Action item
Using the records below, give again exactly the lines from the line that contains "R5: 39k (n11, n16) -> 39k (VBUS, n14)" through the line that contains "IC4 pin CLK: W1 -> W4", both ends included, and only those.

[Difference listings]
━━━━━━━━━━━━━━━━━━━━━━━━━━━━━━

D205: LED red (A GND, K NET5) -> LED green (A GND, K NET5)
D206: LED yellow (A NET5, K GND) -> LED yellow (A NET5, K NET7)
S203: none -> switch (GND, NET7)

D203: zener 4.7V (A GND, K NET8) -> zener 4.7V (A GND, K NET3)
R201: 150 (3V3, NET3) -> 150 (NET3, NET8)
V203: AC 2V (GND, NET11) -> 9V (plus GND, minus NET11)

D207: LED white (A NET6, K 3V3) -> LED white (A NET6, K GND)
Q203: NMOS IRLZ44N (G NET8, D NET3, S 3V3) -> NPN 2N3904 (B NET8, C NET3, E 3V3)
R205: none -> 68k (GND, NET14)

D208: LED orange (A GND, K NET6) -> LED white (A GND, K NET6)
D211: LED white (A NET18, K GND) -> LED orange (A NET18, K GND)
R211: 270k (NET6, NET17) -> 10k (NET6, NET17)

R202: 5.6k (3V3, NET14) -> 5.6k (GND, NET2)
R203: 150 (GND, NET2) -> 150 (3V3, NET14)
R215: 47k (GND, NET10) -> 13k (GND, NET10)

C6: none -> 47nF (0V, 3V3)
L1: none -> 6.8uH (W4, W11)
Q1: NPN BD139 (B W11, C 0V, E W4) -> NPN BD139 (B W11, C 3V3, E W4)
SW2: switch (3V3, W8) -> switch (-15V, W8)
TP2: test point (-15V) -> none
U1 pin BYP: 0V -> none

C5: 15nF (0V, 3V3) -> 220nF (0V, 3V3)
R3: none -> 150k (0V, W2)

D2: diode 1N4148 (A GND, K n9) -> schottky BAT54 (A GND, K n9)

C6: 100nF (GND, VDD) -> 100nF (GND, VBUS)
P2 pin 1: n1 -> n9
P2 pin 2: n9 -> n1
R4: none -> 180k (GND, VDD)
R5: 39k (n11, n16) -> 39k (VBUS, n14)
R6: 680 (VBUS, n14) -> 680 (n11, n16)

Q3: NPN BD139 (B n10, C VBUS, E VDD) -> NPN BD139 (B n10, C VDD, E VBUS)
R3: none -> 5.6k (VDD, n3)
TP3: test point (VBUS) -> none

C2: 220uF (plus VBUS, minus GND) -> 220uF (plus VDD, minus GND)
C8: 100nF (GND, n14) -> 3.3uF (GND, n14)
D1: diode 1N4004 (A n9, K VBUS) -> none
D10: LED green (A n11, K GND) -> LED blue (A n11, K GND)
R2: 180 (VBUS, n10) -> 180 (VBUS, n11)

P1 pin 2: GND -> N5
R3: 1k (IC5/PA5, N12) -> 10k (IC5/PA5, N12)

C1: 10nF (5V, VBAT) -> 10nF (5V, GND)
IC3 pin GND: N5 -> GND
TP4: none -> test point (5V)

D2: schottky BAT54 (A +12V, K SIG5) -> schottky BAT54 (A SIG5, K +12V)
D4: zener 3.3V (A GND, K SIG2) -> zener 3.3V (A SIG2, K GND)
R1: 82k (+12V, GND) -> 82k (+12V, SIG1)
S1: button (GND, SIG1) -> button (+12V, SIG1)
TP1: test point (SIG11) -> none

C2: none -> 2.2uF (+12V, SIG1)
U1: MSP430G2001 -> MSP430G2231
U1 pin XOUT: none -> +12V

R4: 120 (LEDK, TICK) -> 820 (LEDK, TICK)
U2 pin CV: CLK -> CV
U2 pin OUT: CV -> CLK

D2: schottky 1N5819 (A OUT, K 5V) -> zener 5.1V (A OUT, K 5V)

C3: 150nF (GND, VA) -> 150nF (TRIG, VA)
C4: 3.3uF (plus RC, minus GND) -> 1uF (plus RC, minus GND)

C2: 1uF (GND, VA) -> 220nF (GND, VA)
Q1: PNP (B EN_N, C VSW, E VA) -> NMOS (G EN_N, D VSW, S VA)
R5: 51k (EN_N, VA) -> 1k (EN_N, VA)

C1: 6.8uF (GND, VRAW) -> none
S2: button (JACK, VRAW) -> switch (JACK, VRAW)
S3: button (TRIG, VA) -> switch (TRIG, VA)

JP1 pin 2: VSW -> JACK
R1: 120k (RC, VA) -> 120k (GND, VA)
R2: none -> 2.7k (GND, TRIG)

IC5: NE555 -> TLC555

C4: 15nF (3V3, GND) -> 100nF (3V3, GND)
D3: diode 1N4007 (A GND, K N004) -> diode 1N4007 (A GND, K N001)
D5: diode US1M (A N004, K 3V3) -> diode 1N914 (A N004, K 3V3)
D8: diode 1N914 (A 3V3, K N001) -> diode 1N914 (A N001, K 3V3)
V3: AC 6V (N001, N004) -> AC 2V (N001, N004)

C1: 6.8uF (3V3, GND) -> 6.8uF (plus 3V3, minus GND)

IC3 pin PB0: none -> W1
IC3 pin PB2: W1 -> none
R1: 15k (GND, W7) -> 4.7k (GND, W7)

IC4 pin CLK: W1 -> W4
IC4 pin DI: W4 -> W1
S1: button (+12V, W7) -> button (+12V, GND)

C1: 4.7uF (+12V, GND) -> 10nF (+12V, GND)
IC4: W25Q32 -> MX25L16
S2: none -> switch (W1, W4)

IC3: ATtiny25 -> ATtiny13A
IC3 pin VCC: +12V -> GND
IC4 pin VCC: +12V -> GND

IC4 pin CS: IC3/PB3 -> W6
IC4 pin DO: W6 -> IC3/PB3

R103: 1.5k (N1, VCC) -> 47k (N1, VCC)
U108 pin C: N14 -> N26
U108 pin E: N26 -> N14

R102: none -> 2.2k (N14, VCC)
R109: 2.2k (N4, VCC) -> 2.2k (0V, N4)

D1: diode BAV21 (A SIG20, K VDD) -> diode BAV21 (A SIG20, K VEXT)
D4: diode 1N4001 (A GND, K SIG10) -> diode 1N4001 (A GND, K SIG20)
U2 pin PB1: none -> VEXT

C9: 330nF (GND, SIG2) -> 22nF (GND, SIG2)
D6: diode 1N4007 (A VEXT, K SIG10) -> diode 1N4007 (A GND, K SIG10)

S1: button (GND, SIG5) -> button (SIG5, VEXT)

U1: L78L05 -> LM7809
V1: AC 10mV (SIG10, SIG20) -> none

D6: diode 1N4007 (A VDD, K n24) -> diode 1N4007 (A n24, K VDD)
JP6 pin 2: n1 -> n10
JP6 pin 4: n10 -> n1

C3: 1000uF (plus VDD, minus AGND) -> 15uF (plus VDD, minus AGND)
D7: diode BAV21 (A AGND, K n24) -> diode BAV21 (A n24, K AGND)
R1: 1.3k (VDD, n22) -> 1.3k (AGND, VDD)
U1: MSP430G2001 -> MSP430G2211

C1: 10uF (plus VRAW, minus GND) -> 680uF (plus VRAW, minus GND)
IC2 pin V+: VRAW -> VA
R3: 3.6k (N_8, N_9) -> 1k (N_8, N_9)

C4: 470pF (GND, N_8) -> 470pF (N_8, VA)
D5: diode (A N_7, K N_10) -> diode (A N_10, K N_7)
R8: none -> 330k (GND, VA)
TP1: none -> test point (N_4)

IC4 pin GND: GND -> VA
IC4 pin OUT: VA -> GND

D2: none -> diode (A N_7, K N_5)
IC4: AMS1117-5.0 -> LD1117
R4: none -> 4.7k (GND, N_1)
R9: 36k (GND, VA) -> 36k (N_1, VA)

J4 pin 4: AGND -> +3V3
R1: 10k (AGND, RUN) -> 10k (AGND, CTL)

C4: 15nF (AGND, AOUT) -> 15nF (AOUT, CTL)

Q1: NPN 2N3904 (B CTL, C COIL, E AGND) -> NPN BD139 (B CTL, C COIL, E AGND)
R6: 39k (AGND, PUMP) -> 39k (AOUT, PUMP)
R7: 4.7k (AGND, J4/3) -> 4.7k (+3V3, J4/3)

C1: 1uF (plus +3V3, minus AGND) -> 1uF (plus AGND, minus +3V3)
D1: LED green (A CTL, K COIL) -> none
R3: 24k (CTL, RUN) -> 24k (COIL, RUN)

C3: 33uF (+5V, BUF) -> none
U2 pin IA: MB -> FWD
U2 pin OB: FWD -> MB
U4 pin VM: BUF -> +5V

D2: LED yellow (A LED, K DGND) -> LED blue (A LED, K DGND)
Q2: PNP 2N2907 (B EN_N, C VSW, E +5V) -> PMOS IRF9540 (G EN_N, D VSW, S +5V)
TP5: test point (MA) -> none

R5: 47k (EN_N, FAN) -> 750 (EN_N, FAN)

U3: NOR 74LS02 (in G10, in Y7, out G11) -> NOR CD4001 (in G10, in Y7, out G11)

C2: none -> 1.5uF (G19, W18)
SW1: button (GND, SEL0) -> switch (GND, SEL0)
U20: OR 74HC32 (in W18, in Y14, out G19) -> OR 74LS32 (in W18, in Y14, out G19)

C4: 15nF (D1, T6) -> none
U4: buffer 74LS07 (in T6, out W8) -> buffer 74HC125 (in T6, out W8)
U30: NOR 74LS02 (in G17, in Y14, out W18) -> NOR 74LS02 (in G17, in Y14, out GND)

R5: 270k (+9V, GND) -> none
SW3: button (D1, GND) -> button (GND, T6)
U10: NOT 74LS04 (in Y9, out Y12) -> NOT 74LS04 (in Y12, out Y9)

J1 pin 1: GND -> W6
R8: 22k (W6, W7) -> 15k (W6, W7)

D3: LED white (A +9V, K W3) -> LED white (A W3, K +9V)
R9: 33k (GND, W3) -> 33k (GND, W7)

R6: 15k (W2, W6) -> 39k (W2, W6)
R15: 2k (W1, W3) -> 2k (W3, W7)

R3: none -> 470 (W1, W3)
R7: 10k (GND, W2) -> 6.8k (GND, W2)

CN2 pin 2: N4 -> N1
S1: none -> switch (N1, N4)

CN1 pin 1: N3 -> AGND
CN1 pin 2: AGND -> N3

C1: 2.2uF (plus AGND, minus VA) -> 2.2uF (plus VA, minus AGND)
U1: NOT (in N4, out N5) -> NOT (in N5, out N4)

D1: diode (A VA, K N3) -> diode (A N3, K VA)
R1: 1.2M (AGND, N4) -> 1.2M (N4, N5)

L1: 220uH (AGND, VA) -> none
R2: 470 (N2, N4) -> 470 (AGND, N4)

━━━━━━━━━━━━━━━━━━━━━━━━━━━━━━

Solved problem
R5: 39k (n11, n16) -> 39k (VBUS, n14)
R6: 680 (VBUS, n14) -> 680 (n11, n16)

Q3: NPN BD139 (B n10, C VBUS, E VDD) -> NPN BD139 (B n10, C VDD, E VBUS)
R3: none -> 5.6k (VDD, n3)
TP3: test point (VBUS) -> none

C2: 220uF (plus VBUS, minus GND) -> 220uF (plus VDD, minus GND)
C8: 100nF (GND, n14) -> 3.3uF (GND, n14)
D1: diode 1N4004 (A n9, K VBUS) -> none
D10: LED green (A n11, K GND) -> LED blue (A n11, K GND)
R2: 180 (VBUS, n10) -> 180 (VBUS, n11)

P1 pin 2: GND -> N5
R3: 1k (IC5/PA5, N12) -> 10k (IC5/PA5, N12)

C1: 10nF (5V, VBAT) -> 10nF (5V, GND)
IC3 pin GND: N5 -> GND
TP4: none -> test point (5V)

D2: schottky BAT54 (A +12V, K SIG5) -> schottky BAT54 (A SIG5, K +12V)
D4: zener 3.3V (A GND, K SIG2) -> zener 3.3V (A SIG2, K GND)
R1: 82k (+12V, GND) -> 82k (+12V, SIG1)
S1: button (GND, SIG1) -> button (+12V, SIG1)
TP1: test point (SIG11) -> none

C2: none -> 2.2uF (+12V, SIG1)
U1: MSP430G2001 -> MSP430G2231
U1 pin XOUT: none -> +12V

R4: 120 (LEDK, TICK) -> 820 (LEDK, TICK)
U2 pin CV: CLK -> CV
U2 pin OUT: CV -> CLK

D2: schottky 1N5819 (A OUT, K 5V) -> zener 5.1V (A OUT, K 5V)

C3: 150nF (GND, VA) -> 150nF (TRIG, VA)
C4: 3.3uF (plus RC, minus GND) -> 1uF (plus RC, minus GND)

C2: 1uF (GND, VA) -> 220nF (GND, VA)
Q1: PNP (B EN_N, C VSW, E VA) -> NMOS (G EN_N, D VSW, S VA)
R5: 51k (EN_N, VA) -> 1k (EN_N, VA)

C1: 6.8uF (GND, VRAW) -> none
S2: button (JACK, VRAW) -> switch (JACK, VRAW)
S3: button (TRIG, VA) -> switch (TRIG, VA)

JP1 pin 2: VSW -> JACK
R1: 120k (RC, VA) -> 120k (GND, VA)
R2: none -> 2.7k (GND, TRIG)

IC5: NE555 -> TLC555

C4: 15nF (3V3, GND) -> 100nF (3V3, GND)
D3: diode 1N4007 (A GND, K N004) -> diode 1N4007 (A GND, K N001)
D5: diode US1M (A N004, K 3V3) -> diode 1N914 (A N004, K 3V3)
D8: diode 1N914 (A 3V3, K N001) -> diode 1N914 (A N001, K 3V3)
V3: AC 6V (N001, N004) -> AC 2V (N001, N004)

C1: 6.8uF (3V3, GND) -> 6.8uF (plus 3V3, minus GND)

IC3 pin PB0: none -> W1
IC3 pin PB2: W1 -> none
R1: 15k (GND, W7) -> 4.7k (GND, W7)

IC4 pin CLK: W1 -> W4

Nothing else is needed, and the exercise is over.